Before-and-after object lists:

########

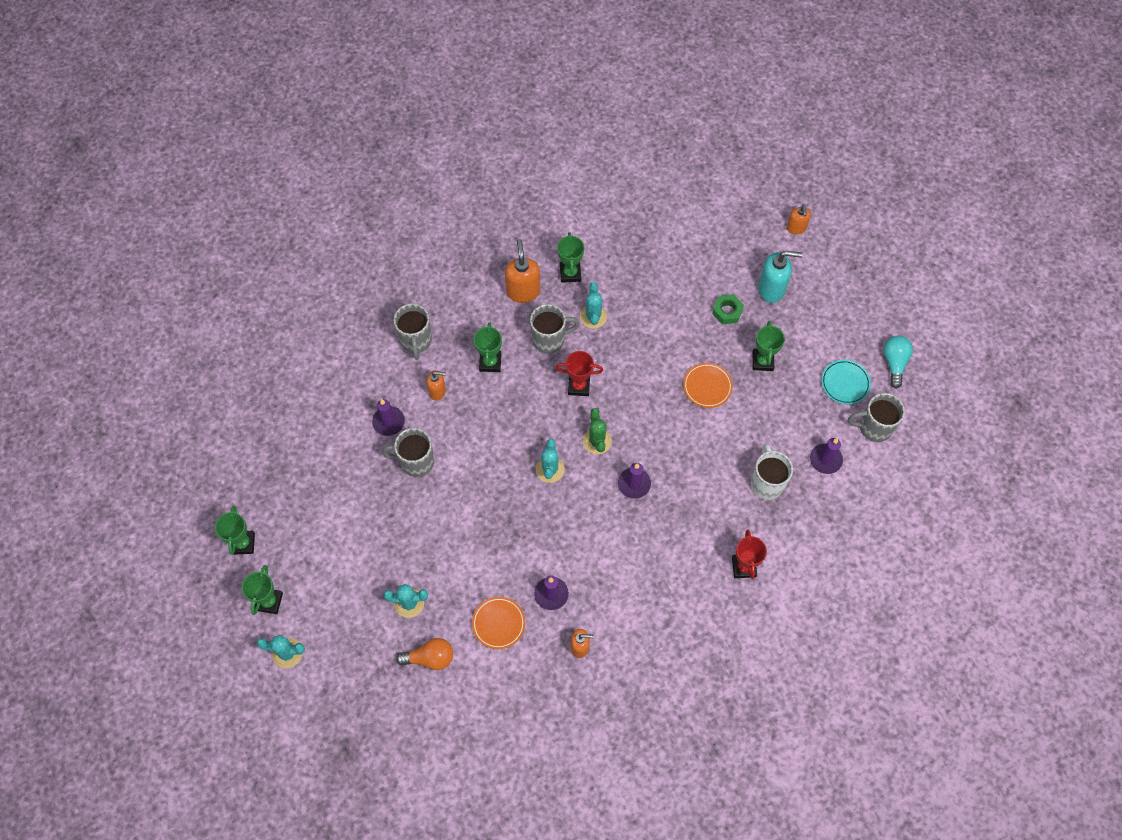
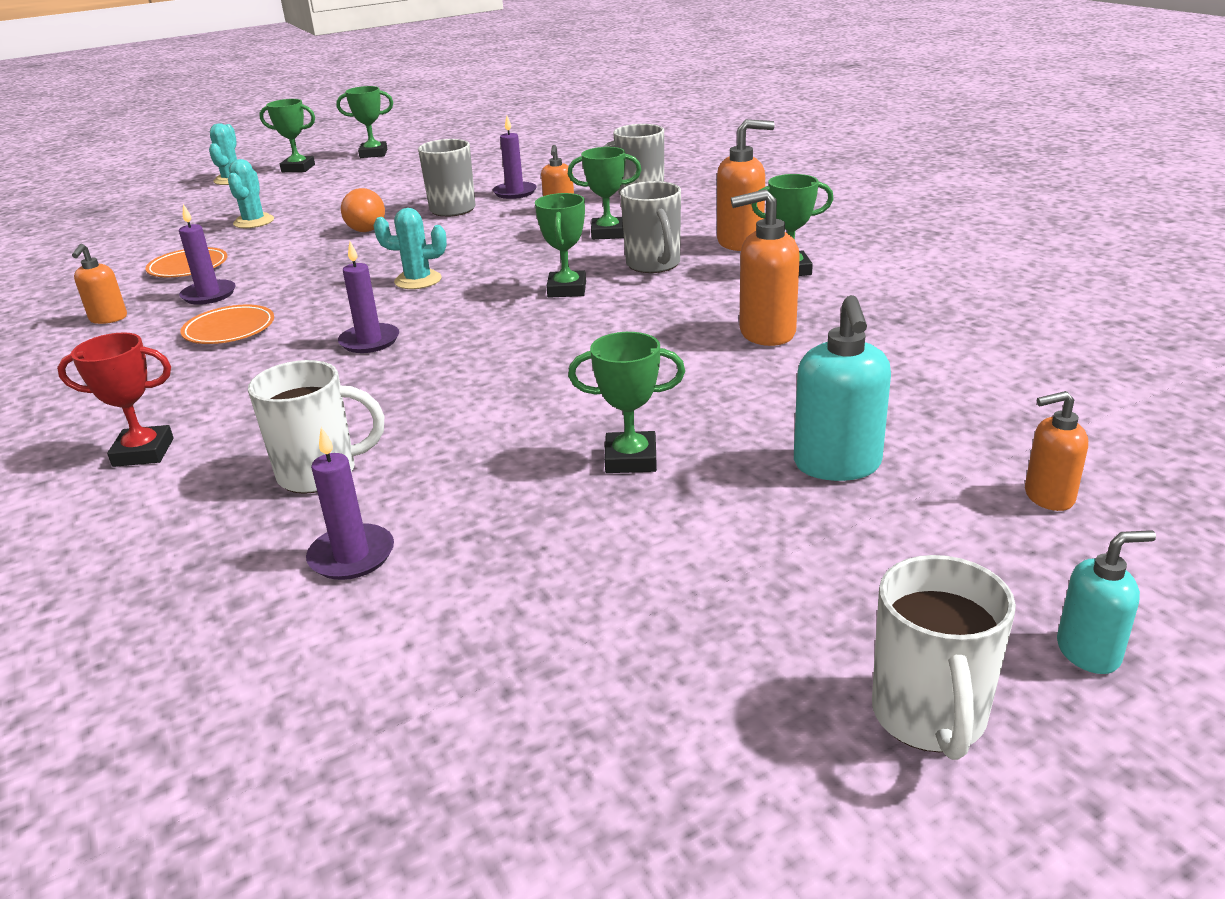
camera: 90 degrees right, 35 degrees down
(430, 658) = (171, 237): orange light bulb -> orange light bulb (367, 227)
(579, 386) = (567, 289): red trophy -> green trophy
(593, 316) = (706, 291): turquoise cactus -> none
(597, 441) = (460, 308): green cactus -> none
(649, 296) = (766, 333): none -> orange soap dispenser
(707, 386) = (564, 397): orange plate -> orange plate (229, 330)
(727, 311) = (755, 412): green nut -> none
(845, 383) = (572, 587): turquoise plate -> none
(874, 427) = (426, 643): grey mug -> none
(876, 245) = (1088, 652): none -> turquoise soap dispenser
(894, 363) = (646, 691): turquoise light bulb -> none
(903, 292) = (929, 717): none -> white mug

########

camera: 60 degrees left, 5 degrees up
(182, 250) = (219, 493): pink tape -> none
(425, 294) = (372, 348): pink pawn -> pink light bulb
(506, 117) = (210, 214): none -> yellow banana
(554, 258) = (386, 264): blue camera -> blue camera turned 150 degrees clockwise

########

## Your instructions
Your task is to find each line in the entries that contains the string "pink" and copy it.

## Result for this exercise
(182, 250) = (219, 493): pink tape -> none
(425, 294) = (372, 348): pink pawn -> pink light bulb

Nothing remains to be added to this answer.